_DATA EXTRACT_:
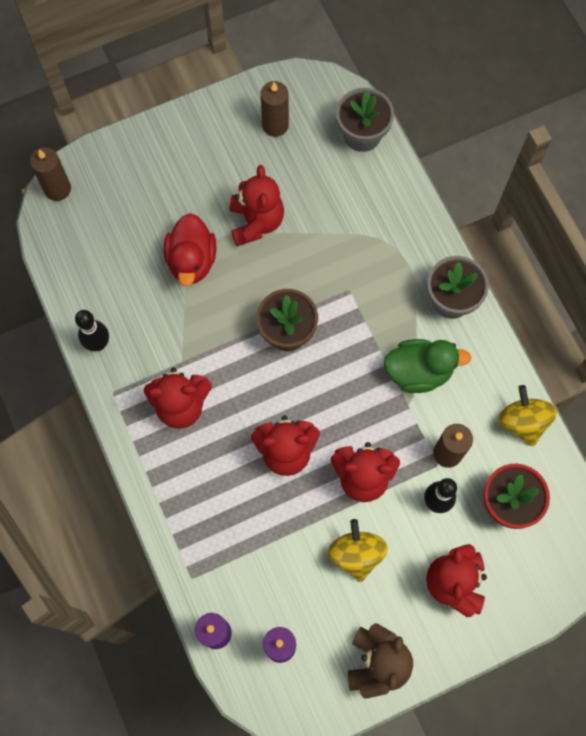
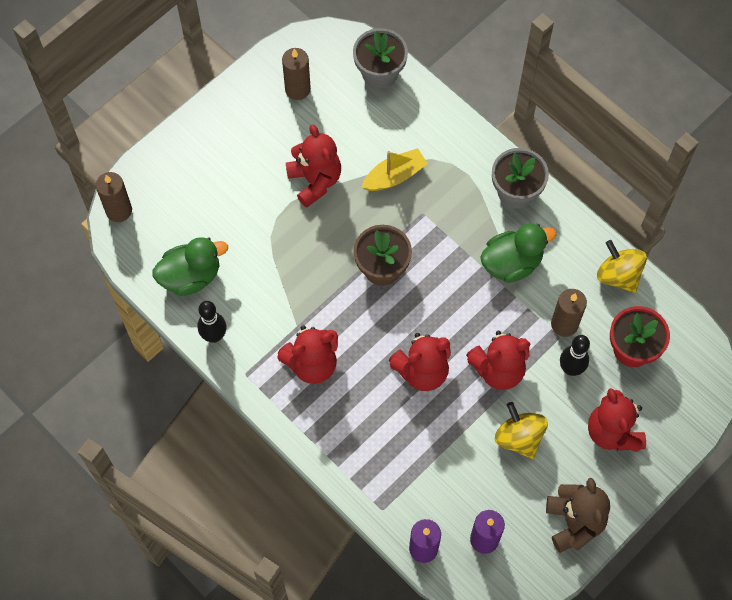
camera: 20 degrees left, 5 degrees down
(99, 277) = (191, 276): none -> green duck
(192, 261) = (270, 234): red duck -> none
(336, 243) = (394, 176): none -> yellow boat

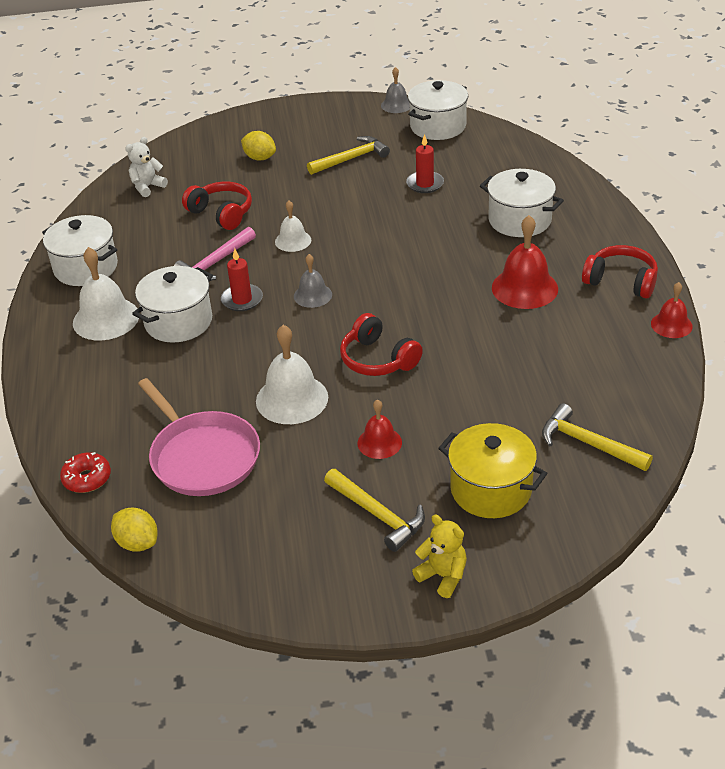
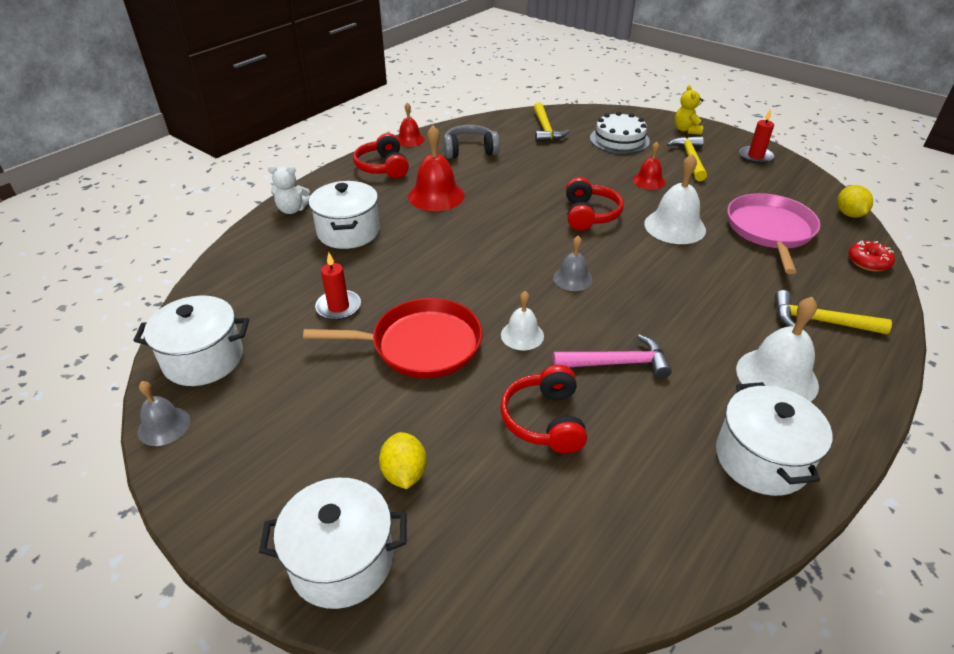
camera: 135 degrees left, 0 degrees up
(147, 187) = (582, 544): white teddy bear -> white teddy bear (292, 209)
(178, 322) = (707, 328): white pot -> white pot (342, 560)
(242, 300) = (632, 312): red candle -> red candle (755, 156)
(342, 199) = (421, 345): none -> red pan
(351, 159) = (334, 387): yellow hammer -> yellow hammer (820, 321)
(491, 489) = (619, 139): yellow pot -> white cake
(595, 353) = (469, 151): none -> grey headphones

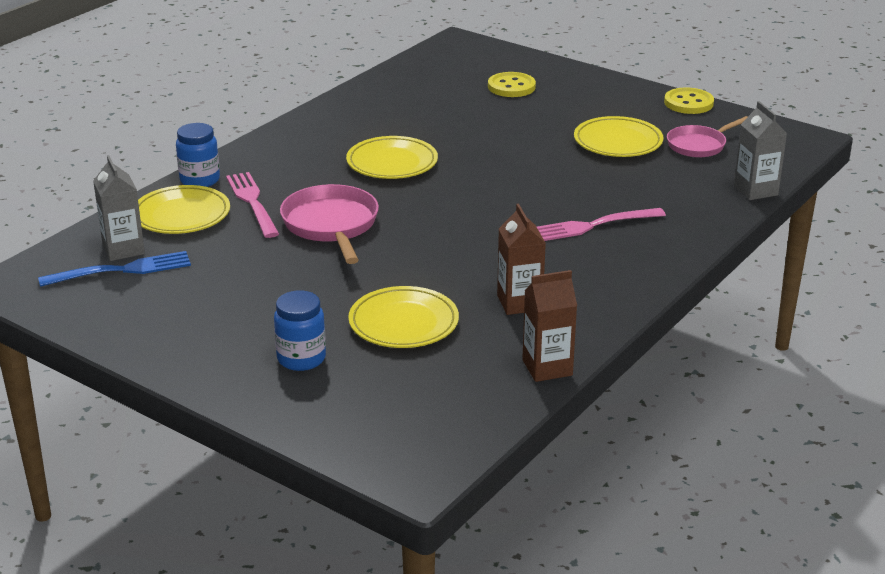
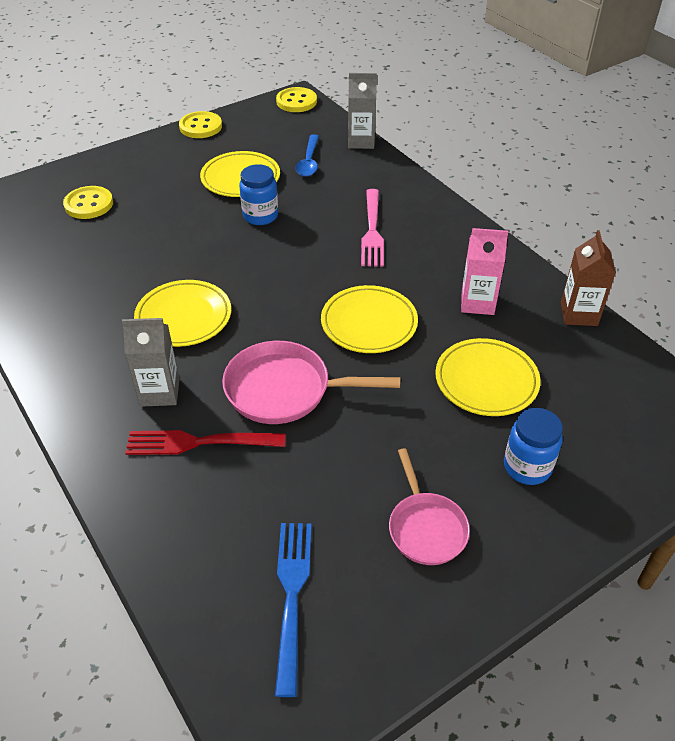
camera: 70 degrees left, 15 degrees up
(123, 249) = (242, 587): grey carton -> grey carton (160, 392)
(181, 215) = (190, 513): yellow plate -> yellow plate (369, 323)
(200, 180) = (116, 480): blue jar -> blue jar (260, 216)
(252, 202) = (199, 442): pink fork -> red fork
(519, 303) = (477, 303): brown carton -> pink carton
(683, 170) = (309, 162): none -> blue spoon
(699, 145) = (274, 143): pink pan -> pink pan (426, 528)
(797, 140) = (296, 101): none -> yellow button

_WHAT TO DO_:
Copy exactly, please, every line from the one holding "(147, 187) = (582, 544): white" through the last line of the data, both ends included, and no pictures.

_TASK ANSWER_:
(147, 187) = (582, 544): white teddy bear -> white teddy bear (292, 209)
(178, 322) = (707, 328): white pot -> white pot (342, 560)
(242, 300) = (632, 312): red candle -> red candle (755, 156)
(342, 199) = (421, 345): none -> red pan
(351, 159) = (334, 387): yellow hammer -> yellow hammer (820, 321)
(491, 489) = (619, 139): yellow pot -> white cake
(595, 353) = (469, 151): none -> grey headphones

camera: 70 degrees left, 15 degrees up
(123, 249) = (242, 587): grey carton -> grey carton (160, 392)
(181, 215) = (190, 513): yellow plate -> yellow plate (369, 323)
(200, 180) = (116, 480): blue jar -> blue jar (260, 216)
(252, 202) = (199, 442): pink fork -> red fork
(519, 303) = (477, 303): brown carton -> pink carton
(683, 170) = (309, 162): none -> blue spoon
(699, 145) = (274, 143): pink pan -> pink pan (426, 528)
(797, 140) = (296, 101): none -> yellow button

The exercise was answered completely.